### TASK INPUT:

▼▼▼

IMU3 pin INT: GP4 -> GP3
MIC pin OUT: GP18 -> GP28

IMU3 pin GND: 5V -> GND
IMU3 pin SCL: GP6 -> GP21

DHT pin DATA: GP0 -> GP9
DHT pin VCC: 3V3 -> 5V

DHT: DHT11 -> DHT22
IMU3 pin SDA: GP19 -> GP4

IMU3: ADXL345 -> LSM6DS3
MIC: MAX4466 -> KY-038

▲▲▲
▼▼▼

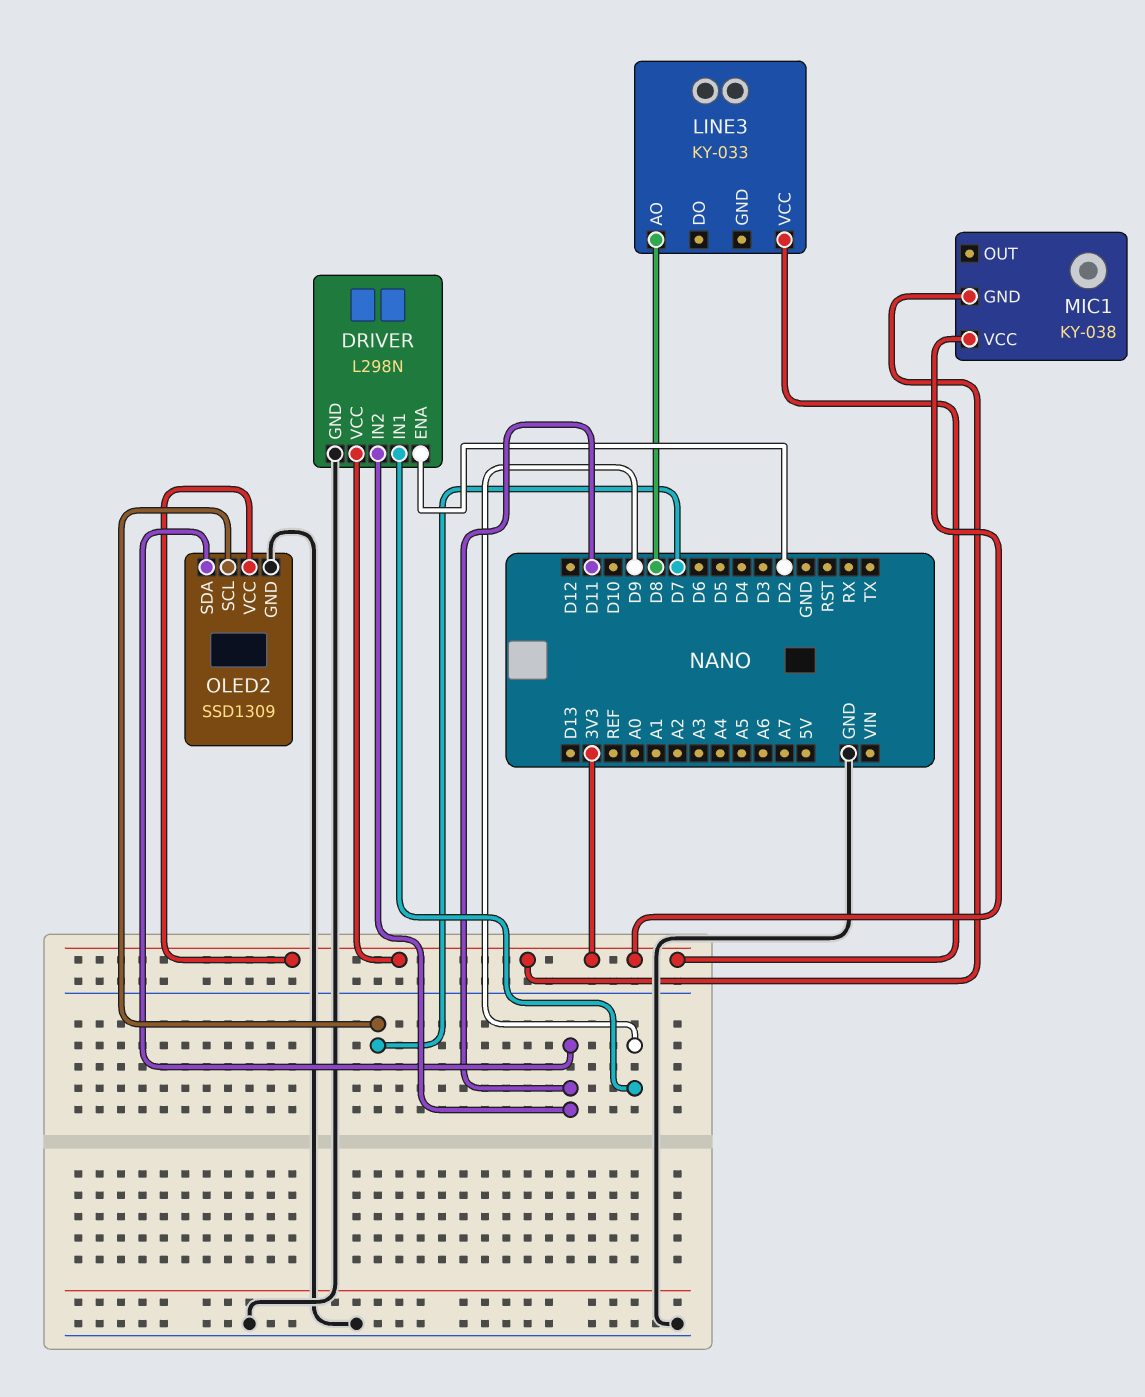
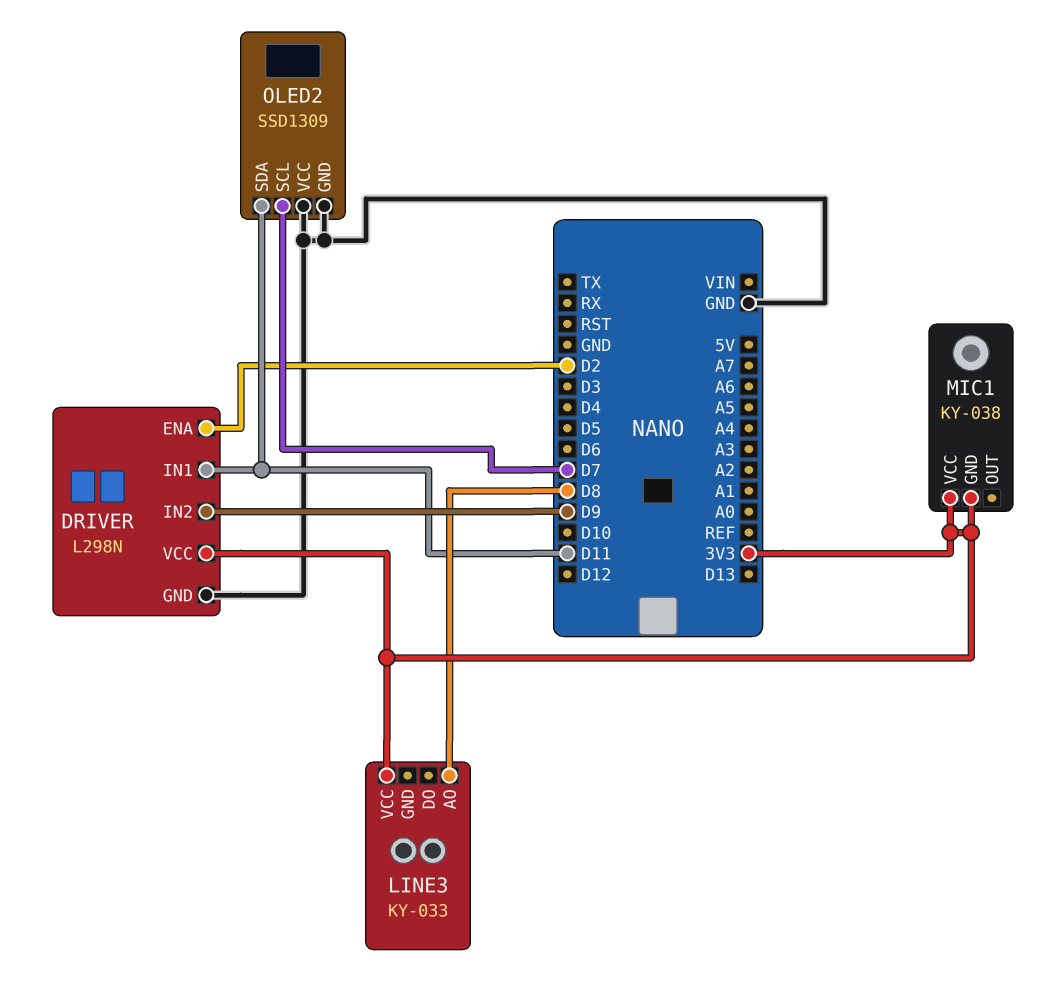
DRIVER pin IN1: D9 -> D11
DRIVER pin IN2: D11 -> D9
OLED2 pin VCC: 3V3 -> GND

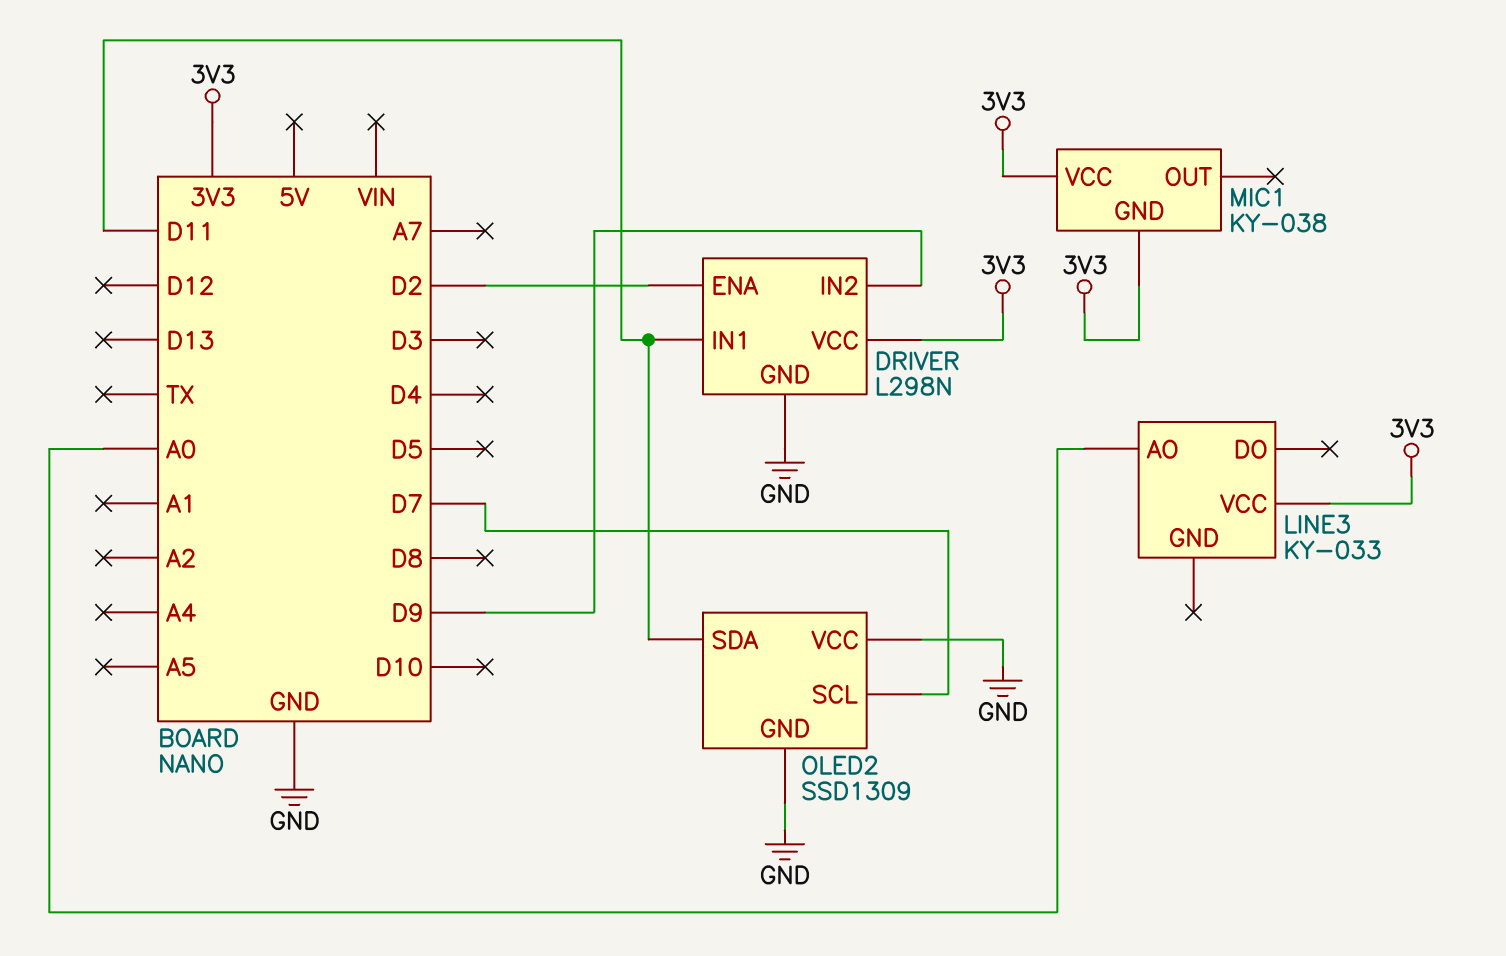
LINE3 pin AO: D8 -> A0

▲▲▲

### WHAT TO PRODUCE:
Print, from the entries above, the line with "IMU3 pin INT: GP4 -> GP3", the line with "MIC: MAX4466 -> KY-038" and all lines between them, exactly and with nothing else.

### RESULT OF THE EXERCISE:
IMU3 pin INT: GP4 -> GP3
MIC pin OUT: GP18 -> GP28

IMU3 pin GND: 5V -> GND
IMU3 pin SCL: GP6 -> GP21

DHT pin DATA: GP0 -> GP9
DHT pin VCC: 3V3 -> 5V

DHT: DHT11 -> DHT22
IMU3 pin SDA: GP19 -> GP4

IMU3: ADXL345 -> LSM6DS3
MIC: MAX4466 -> KY-038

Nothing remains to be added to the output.